**AIM OF THE EXERCISE:**
Below is a listing; restate from it, character for character, the lines beginning at the line holding "BT1: HC-06 -> JDY-31" and ending at the line holding "BARO3 pin SCL: D10 -> D5", both included.

[[ DATA SUPPLIED, beginning ]]

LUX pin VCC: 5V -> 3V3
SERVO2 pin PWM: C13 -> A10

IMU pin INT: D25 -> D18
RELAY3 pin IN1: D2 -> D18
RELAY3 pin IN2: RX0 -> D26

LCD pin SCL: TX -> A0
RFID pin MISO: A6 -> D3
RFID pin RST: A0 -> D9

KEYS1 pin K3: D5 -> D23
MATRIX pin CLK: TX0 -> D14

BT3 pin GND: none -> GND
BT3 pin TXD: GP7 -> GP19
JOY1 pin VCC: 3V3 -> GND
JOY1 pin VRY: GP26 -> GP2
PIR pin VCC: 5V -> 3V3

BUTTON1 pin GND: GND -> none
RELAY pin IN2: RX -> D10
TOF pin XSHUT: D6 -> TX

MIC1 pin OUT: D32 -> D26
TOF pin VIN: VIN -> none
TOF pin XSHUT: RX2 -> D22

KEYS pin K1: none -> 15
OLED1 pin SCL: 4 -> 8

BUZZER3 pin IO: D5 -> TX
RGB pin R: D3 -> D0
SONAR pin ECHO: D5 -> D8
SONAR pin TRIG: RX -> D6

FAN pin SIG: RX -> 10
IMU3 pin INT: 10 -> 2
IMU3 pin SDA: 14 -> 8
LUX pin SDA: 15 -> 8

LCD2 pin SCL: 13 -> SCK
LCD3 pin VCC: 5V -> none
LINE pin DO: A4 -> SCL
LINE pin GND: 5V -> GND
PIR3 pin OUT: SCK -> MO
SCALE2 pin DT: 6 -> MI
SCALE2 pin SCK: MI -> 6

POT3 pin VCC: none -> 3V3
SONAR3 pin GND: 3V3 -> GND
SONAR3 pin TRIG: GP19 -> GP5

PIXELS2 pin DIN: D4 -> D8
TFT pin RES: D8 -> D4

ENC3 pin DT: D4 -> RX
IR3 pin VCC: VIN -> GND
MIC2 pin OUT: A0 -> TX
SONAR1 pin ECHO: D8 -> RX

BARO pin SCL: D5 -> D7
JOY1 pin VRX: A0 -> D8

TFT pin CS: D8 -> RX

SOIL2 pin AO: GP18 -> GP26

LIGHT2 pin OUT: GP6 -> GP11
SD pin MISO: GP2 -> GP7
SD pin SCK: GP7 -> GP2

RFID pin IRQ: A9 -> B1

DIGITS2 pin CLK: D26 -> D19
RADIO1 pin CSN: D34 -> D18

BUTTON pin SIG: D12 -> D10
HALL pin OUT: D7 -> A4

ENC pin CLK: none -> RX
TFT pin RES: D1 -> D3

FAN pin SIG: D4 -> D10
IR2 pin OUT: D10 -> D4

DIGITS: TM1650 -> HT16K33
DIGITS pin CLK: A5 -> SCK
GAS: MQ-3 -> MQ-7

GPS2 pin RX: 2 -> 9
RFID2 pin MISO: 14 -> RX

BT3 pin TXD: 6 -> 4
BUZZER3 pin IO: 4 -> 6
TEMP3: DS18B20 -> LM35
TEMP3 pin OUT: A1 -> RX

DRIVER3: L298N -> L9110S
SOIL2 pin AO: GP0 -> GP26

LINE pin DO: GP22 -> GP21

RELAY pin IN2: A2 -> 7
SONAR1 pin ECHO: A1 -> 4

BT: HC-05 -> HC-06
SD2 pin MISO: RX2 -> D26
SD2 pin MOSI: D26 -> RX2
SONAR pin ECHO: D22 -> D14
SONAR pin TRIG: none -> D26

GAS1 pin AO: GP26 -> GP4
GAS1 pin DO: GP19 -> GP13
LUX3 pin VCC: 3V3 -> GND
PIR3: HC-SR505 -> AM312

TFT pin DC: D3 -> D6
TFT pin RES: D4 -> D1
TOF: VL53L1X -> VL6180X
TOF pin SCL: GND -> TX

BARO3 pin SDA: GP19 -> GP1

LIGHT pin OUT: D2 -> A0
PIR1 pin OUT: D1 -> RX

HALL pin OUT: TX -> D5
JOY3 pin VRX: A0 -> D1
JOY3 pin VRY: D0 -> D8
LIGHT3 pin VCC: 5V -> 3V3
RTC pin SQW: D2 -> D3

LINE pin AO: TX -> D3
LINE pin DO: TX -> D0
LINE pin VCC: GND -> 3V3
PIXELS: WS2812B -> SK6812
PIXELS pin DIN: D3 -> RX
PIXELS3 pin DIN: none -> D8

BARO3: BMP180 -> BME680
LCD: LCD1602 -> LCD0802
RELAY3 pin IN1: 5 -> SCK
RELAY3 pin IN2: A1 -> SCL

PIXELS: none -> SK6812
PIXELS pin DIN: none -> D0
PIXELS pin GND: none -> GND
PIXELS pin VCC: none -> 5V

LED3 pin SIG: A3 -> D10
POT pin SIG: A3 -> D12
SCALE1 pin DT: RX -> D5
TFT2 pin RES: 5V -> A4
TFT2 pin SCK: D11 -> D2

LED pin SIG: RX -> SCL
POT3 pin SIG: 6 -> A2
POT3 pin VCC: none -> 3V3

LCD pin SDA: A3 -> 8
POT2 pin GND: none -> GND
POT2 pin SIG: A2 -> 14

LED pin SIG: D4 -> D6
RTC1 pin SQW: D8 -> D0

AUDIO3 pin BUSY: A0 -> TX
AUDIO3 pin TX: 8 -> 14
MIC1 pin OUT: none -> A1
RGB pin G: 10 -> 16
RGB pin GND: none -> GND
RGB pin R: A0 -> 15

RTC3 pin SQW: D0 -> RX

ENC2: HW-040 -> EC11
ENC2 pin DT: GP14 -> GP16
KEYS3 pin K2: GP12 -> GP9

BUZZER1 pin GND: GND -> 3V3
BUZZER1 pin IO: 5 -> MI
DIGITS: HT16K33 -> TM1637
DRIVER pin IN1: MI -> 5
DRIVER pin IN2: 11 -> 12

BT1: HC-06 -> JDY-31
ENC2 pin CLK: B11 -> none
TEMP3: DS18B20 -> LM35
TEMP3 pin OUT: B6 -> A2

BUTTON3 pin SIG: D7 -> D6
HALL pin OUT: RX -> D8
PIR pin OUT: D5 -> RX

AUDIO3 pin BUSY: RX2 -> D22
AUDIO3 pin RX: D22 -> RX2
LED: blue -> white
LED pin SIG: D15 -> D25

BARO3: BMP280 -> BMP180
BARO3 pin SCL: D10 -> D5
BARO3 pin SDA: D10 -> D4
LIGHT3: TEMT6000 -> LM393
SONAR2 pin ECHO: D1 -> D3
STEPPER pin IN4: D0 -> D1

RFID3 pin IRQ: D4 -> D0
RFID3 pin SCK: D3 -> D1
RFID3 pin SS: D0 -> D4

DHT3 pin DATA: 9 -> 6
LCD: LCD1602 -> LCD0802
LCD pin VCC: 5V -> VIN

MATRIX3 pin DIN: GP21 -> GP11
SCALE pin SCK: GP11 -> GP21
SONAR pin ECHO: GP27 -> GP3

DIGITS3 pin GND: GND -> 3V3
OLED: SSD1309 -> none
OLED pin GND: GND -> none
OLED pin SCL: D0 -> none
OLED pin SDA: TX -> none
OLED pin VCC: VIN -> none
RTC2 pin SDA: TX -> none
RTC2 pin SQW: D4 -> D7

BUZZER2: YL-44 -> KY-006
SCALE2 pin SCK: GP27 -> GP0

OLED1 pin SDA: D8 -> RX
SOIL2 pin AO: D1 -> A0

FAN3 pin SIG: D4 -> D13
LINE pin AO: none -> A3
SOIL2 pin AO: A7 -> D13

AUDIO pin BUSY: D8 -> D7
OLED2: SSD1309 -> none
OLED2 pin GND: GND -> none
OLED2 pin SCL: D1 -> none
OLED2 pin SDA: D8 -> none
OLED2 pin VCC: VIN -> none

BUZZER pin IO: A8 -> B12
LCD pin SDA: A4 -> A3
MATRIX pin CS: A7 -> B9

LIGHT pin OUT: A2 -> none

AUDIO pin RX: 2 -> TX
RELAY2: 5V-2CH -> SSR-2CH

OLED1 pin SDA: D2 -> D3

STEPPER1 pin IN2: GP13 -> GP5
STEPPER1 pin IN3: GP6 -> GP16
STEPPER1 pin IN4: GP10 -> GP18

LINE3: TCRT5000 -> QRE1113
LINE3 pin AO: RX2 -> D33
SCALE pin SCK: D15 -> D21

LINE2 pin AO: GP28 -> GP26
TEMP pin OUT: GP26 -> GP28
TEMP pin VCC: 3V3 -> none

[[ DATA SUPPLIED, end ]]

**RESPONSE:**
BT1: HC-06 -> JDY-31
ENC2 pin CLK: B11 -> none
TEMP3: DS18B20 -> LM35
TEMP3 pin OUT: B6 -> A2

BUTTON3 pin SIG: D7 -> D6
HALL pin OUT: RX -> D8
PIR pin OUT: D5 -> RX

AUDIO3 pin BUSY: RX2 -> D22
AUDIO3 pin RX: D22 -> RX2
LED: blue -> white
LED pin SIG: D15 -> D25

BARO3: BMP280 -> BMP180
BARO3 pin SCL: D10 -> D5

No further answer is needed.